» TASK ITEM:
If a line in the records contains the string "cyan", show that line.

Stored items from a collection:
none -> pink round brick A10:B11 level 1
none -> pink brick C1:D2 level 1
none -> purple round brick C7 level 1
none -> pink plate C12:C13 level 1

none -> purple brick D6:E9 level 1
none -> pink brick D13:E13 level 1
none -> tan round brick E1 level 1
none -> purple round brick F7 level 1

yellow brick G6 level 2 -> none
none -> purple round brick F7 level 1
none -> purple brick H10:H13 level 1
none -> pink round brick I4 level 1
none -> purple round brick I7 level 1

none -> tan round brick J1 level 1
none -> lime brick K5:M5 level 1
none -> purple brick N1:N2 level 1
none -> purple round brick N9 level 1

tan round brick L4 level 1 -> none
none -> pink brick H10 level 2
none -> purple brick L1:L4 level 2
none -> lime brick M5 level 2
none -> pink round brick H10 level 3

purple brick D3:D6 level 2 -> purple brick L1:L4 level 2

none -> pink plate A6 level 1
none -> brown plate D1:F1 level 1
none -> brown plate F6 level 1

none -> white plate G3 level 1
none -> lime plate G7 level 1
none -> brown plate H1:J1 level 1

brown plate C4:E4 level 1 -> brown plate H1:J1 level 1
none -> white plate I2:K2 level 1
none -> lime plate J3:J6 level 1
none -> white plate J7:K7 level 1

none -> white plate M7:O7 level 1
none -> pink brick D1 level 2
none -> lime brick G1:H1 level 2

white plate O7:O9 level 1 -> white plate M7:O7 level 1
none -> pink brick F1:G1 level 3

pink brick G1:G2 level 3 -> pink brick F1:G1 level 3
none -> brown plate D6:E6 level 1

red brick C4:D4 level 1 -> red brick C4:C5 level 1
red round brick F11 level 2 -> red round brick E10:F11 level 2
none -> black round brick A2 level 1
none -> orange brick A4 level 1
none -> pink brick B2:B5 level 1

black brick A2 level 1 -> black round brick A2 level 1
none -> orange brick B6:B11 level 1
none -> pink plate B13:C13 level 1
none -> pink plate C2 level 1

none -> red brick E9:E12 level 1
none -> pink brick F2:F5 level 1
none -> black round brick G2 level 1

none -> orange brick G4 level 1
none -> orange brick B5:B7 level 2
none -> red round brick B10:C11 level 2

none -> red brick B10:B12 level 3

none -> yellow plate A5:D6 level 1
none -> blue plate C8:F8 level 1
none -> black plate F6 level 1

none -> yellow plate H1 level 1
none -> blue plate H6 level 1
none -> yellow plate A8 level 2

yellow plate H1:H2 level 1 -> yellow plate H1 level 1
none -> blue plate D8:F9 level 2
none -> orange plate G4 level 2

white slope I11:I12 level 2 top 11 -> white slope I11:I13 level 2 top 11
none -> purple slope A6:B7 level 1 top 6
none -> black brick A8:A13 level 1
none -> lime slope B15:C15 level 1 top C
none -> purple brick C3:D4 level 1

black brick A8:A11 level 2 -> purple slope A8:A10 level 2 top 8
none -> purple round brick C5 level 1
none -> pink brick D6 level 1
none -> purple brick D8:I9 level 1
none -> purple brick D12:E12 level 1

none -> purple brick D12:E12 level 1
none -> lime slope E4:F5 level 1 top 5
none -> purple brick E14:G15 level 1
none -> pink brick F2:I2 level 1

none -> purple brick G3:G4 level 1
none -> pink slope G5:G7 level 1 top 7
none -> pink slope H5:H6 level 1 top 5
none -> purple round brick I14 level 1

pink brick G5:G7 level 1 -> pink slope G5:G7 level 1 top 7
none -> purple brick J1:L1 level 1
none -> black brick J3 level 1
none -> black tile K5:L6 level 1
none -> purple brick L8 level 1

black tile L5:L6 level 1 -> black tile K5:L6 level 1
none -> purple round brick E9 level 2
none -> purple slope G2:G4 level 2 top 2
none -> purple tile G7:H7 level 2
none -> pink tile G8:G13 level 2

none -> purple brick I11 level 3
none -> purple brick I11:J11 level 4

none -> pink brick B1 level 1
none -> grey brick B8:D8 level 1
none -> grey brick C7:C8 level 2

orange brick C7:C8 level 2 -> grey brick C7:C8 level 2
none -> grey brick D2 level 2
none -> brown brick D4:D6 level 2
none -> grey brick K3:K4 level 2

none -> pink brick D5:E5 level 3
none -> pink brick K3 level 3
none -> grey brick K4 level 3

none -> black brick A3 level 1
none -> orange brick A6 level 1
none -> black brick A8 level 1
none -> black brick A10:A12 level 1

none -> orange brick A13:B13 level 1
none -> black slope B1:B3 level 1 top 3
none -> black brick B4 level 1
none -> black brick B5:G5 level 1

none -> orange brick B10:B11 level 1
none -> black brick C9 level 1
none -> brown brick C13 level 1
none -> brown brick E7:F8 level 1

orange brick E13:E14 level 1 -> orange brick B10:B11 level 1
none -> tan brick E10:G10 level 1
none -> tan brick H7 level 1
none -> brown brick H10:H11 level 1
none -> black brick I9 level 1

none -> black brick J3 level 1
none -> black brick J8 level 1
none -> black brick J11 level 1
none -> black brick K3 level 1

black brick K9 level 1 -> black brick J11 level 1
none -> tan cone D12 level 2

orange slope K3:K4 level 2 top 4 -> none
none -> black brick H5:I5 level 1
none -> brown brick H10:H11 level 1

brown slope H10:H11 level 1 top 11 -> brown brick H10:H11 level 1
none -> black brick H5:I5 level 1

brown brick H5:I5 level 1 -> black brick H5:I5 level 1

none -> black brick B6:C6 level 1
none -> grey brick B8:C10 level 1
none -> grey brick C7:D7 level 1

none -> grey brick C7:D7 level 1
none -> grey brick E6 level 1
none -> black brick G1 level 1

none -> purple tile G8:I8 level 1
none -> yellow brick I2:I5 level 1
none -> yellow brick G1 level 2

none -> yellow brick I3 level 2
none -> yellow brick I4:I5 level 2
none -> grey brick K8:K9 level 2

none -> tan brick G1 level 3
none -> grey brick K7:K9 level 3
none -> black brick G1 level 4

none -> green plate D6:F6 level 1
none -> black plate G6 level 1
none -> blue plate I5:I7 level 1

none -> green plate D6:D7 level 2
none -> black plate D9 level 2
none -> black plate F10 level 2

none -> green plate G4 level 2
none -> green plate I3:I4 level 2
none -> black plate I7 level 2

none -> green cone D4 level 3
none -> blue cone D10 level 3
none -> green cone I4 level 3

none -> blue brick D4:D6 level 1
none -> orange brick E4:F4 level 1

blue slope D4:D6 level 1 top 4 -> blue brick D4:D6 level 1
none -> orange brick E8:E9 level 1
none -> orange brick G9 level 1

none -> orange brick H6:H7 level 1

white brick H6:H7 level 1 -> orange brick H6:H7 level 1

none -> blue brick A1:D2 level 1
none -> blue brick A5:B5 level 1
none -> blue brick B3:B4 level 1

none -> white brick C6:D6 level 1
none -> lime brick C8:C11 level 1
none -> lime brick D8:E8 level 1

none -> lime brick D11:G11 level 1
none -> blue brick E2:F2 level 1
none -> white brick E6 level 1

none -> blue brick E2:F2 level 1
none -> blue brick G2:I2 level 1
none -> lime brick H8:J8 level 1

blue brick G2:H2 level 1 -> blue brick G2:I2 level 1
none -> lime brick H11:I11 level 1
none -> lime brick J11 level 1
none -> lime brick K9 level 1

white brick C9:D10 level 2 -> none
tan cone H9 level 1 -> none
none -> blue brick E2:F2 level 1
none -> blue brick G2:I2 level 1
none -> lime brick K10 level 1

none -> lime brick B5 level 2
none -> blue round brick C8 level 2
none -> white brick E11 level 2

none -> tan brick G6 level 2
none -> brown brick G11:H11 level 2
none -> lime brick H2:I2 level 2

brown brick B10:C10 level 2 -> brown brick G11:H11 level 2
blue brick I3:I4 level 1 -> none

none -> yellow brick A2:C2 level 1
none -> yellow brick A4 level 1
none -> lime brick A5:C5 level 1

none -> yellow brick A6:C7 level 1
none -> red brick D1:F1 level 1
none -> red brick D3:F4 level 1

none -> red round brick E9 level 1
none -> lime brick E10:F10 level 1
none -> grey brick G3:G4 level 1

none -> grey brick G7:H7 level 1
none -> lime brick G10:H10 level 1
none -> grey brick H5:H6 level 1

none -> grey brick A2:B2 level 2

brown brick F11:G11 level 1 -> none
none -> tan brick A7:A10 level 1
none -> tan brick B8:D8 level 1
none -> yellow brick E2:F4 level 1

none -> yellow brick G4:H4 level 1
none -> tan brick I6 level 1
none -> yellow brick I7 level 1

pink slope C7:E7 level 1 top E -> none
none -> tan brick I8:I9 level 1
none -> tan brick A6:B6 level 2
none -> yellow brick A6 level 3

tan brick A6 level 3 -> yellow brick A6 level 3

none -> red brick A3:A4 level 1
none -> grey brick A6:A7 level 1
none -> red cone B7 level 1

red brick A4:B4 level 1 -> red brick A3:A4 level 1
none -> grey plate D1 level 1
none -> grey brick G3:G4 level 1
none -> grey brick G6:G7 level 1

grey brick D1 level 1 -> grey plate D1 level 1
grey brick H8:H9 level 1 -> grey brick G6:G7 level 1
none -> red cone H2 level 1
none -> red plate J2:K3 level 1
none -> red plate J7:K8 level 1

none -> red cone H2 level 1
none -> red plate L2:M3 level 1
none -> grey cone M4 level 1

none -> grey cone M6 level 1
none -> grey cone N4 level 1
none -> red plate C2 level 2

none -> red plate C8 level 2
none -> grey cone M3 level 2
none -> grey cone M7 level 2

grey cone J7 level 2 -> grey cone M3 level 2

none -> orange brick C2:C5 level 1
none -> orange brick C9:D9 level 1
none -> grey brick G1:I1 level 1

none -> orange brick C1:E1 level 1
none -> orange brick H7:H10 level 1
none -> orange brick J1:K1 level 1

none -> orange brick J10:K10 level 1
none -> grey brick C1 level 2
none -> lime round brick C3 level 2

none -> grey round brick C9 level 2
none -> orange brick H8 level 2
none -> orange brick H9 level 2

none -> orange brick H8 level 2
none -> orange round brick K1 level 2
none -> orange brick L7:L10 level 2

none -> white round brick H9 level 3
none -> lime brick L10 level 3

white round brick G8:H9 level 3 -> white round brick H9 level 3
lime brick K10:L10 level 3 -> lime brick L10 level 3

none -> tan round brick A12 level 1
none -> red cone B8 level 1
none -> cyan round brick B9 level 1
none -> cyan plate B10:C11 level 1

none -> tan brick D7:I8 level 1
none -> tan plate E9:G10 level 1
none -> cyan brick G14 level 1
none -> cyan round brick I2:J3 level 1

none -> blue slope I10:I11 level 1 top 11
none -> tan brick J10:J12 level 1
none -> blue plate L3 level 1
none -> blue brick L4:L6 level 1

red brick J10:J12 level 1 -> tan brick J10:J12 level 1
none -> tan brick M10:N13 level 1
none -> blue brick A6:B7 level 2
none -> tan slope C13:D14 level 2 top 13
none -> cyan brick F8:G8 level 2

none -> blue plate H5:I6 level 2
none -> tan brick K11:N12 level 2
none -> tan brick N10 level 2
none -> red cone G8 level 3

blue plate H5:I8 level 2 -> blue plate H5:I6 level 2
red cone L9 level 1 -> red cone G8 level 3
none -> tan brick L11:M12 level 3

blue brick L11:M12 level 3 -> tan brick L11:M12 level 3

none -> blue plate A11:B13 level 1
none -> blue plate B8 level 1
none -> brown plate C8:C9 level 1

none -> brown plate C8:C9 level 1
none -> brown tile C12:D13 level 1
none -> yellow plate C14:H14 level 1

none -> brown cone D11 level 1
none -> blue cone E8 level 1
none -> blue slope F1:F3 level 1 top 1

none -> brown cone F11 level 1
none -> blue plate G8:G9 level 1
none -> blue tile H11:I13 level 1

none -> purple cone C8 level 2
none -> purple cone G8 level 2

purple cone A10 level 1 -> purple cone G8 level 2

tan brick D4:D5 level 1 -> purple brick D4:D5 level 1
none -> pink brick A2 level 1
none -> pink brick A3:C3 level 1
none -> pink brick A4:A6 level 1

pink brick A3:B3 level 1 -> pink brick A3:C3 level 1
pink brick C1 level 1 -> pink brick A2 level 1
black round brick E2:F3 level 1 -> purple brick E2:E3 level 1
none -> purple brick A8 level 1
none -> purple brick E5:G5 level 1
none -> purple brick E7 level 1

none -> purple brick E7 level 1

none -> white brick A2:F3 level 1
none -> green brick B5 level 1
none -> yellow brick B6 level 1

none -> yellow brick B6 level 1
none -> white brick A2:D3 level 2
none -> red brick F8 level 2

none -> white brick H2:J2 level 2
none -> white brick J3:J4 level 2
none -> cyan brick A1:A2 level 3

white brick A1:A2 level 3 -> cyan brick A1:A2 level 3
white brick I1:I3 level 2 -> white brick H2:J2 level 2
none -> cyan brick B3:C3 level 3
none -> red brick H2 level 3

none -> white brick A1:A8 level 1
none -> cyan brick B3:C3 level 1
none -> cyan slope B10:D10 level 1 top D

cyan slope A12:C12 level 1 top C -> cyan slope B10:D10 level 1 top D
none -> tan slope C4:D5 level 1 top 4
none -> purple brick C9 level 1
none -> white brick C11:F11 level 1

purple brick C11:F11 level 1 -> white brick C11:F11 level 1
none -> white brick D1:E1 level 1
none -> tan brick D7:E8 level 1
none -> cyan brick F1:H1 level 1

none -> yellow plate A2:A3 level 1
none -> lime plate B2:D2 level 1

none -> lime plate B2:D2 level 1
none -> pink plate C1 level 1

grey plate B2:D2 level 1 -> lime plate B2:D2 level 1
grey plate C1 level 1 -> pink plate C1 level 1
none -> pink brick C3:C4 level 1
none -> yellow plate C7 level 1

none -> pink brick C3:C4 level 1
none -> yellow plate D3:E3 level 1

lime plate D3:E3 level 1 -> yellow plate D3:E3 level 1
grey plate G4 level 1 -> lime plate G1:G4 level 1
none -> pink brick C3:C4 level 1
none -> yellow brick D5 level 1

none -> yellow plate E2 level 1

» TASK SOLUTION:
none -> cyan round brick B9 level 1
none -> cyan plate B10:C11 level 1
none -> cyan brick G14 level 1
none -> cyan round brick I2:J3 level 1
none -> cyan brick F8:G8 level 2
none -> cyan brick A1:A2 level 3
white brick A1:A2 level 3 -> cyan brick A1:A2 level 3
none -> cyan brick B3:C3 level 3
none -> cyan brick B3:C3 level 1
none -> cyan slope B10:D10 level 1 top D
cyan slope A12:C12 level 1 top C -> cyan slope B10:D10 level 1 top D
none -> cyan brick F1:H1 level 1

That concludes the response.